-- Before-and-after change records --
▬▬▬

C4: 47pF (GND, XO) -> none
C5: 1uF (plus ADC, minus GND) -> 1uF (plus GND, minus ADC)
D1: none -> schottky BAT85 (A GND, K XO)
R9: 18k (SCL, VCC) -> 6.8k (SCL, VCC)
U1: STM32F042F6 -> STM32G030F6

▬▬▬

Retype the records in full, keeping every word as it is.

C4: 47pF (GND, XO) -> none
C5: 1uF (plus ADC, minus GND) -> 1uF (plus GND, minus ADC)
D1: none -> schottky BAT85 (A GND, K XO)
R9: 18k (SCL, VCC) -> 6.8k (SCL, VCC)
U1: STM32F042F6 -> STM32G030F6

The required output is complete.